RECORDS PROVIDED
::::::::::
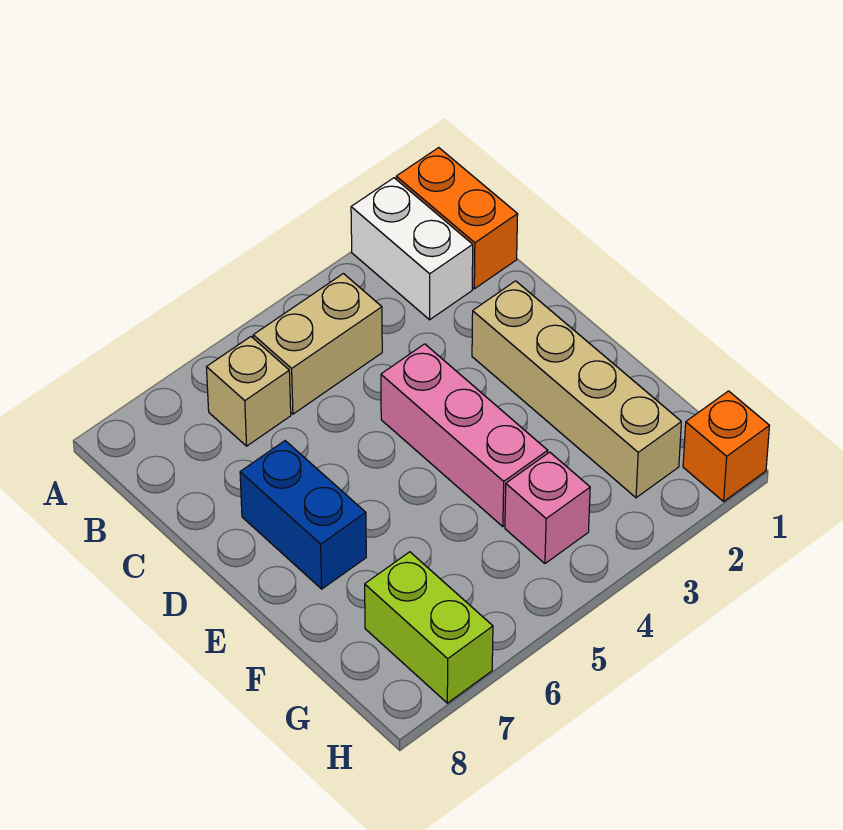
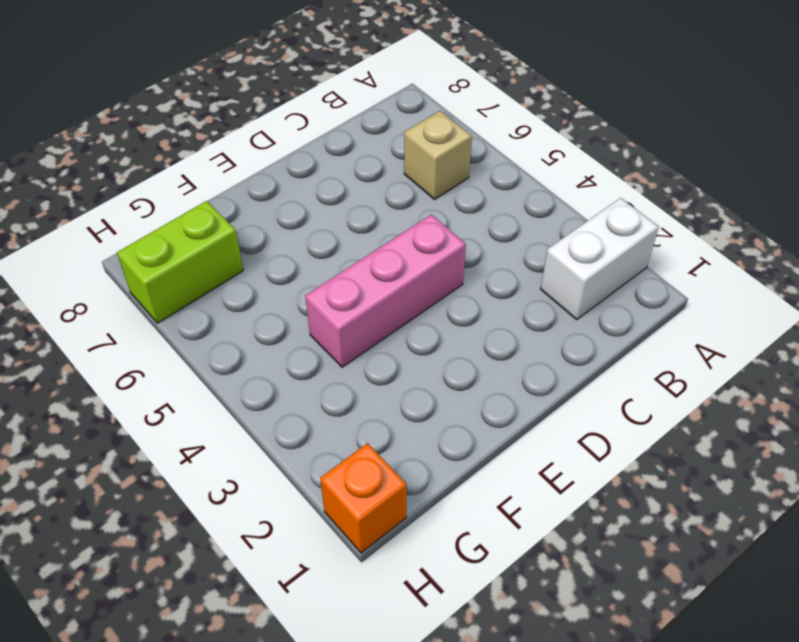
none -> orange brick A1:B1 level 1
none -> tan brick B4:B5 level 1

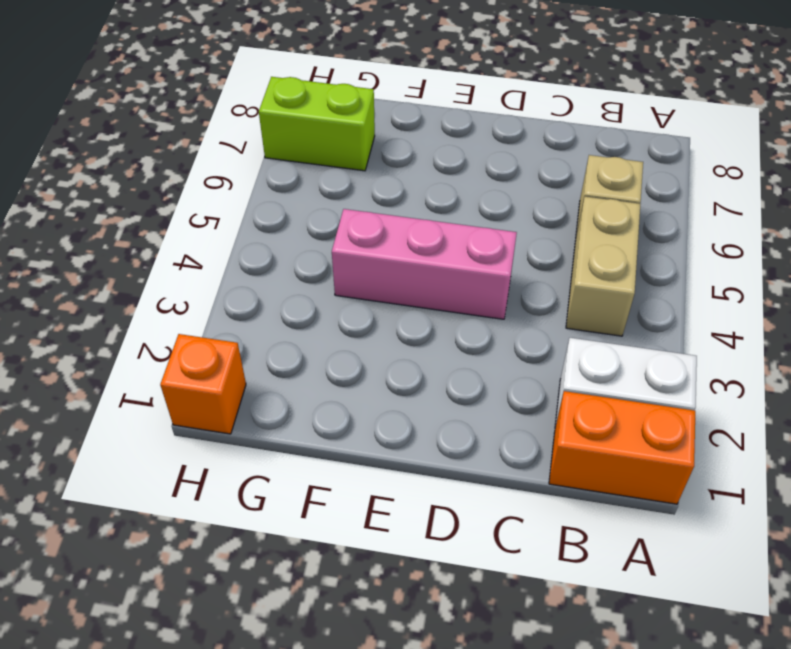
none -> tan brick D2:G2 level 1
none -> blue brick D7:E7 level 1

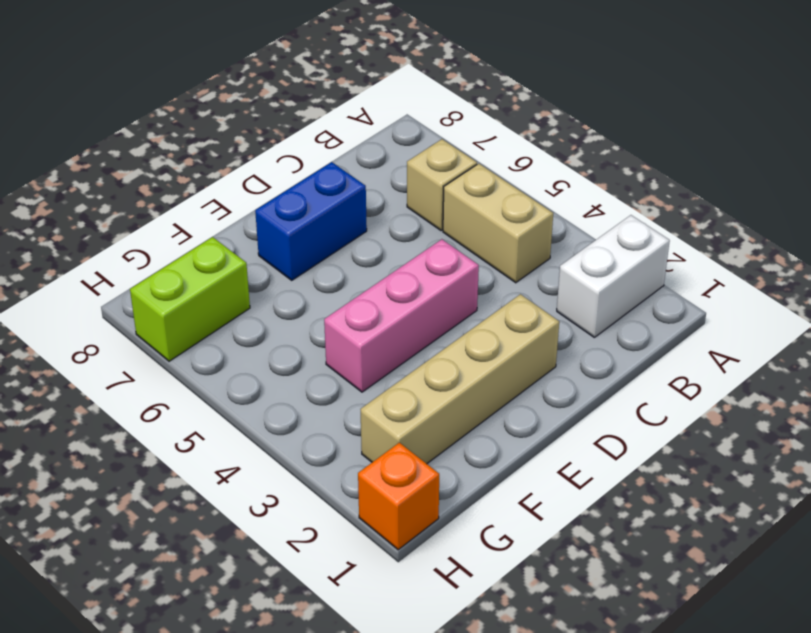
none -> orange brick A1:B1 level 1
none -> pink brick G4 level 1

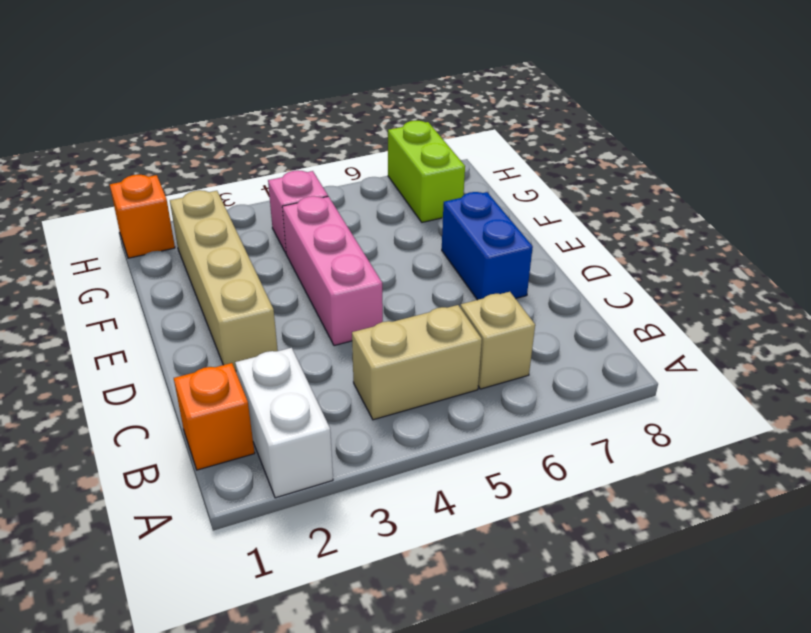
orange brick B1 level 1 -> orange brick A1:B1 level 1

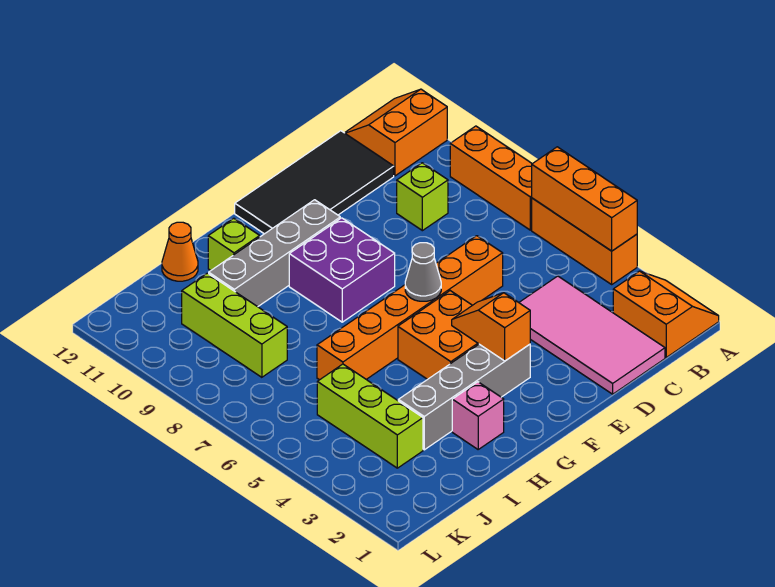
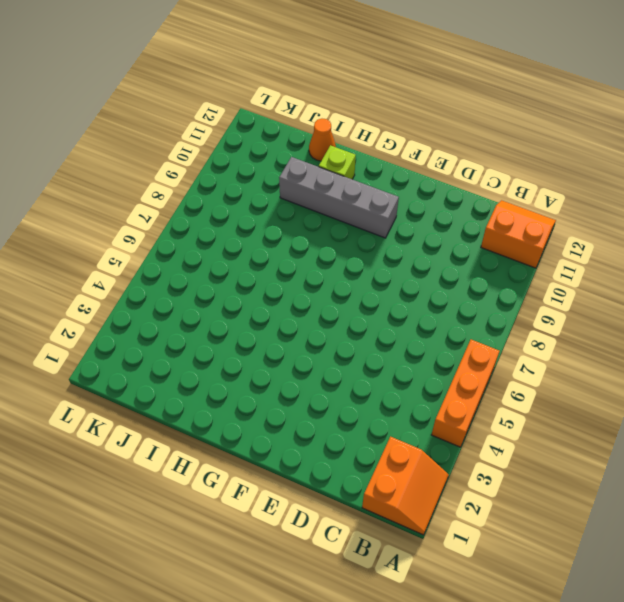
none -> orange brick A7:A9 level 1
none -> pink tile C1:D4 level 1
none -> lime brick C9 level 1

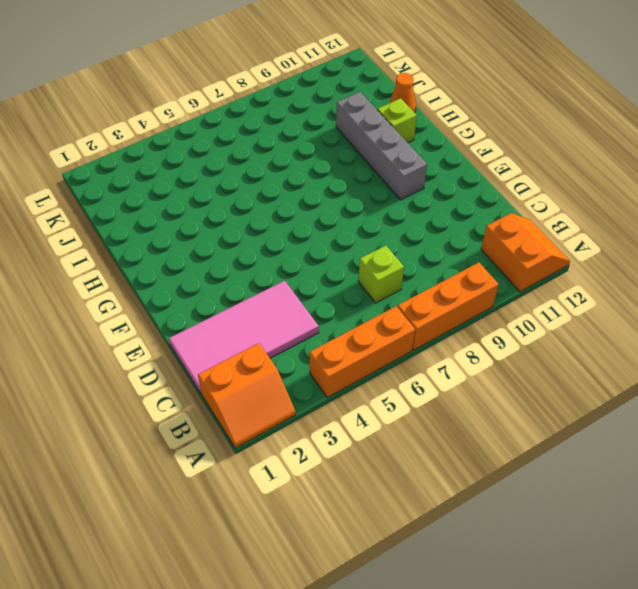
lime brick C7 level 1 -> lime brick C9 level 1
none -> black tile C11:F12 level 1
none -> orange brick D6:I6 level 1
none -> grey brick F3:I3 level 1

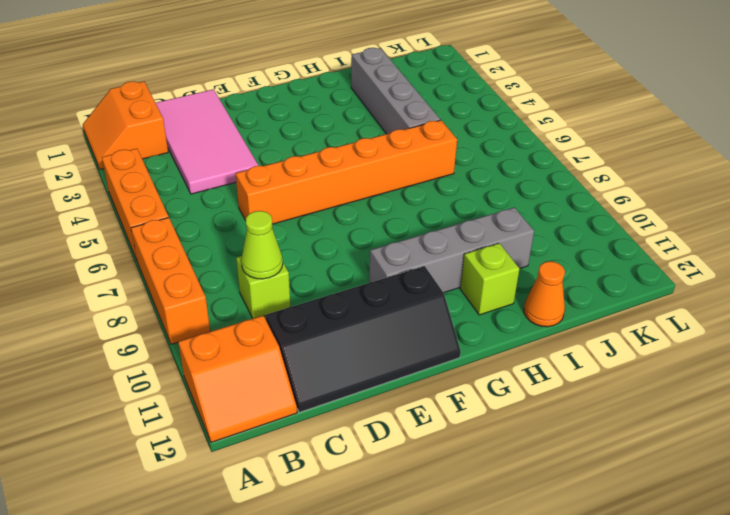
lime cone C9 level 2 -> none
black slope C11:F12 level 1 top 11 -> black tile C11:F12 level 1
grey brick I2:I5 level 1 -> grey brick F3:I3 level 1
none -> orange brick F4:G5 level 1
none -> purple brick F8:G9 level 1
none -> pink brick H2 level 1

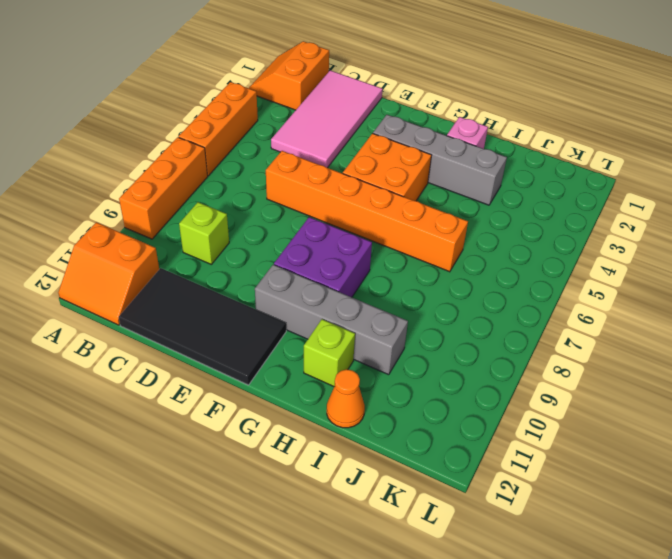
none -> lime brick J3:J5 level 1
none -> lime brick J8:J10 level 1
none -> orange brick A4:A6 level 2

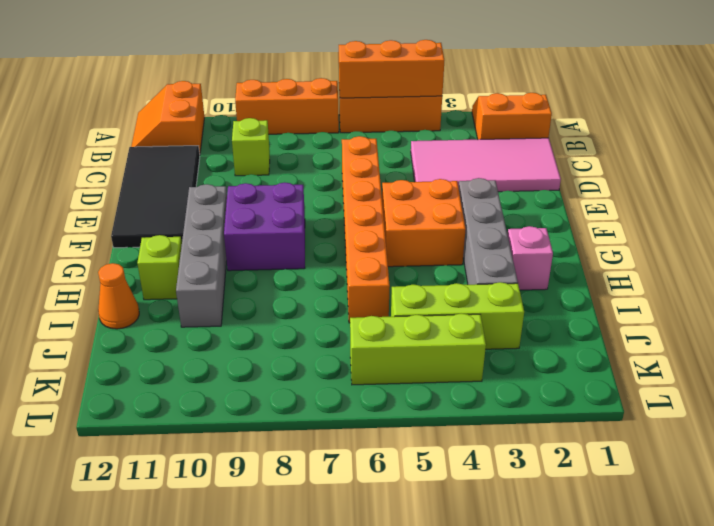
lime brick K4:K6 level 1 -> lime brick J8:J10 level 1
none -> orange slope F3:F4 level 2 top 3
none -> grey cone F6 level 2

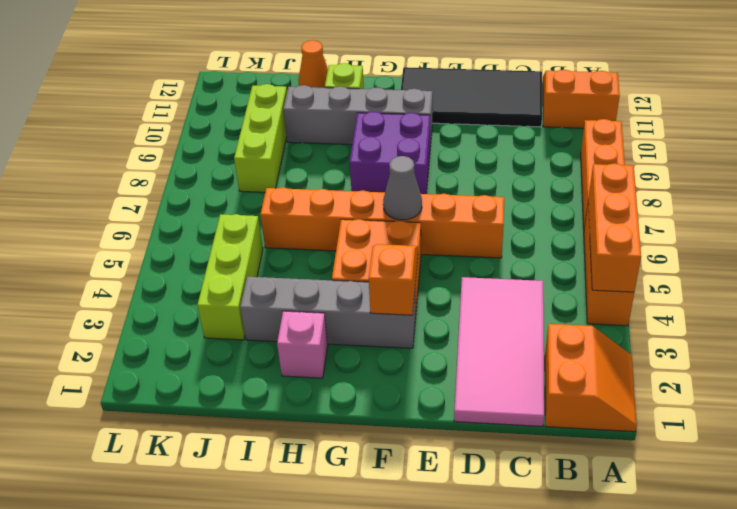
none -> lime brick C9 level 1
::::::::::
EXERCISE
Count the lines above that contain the word "lime". Write only the number.

RESPONSE TO THE TASK
7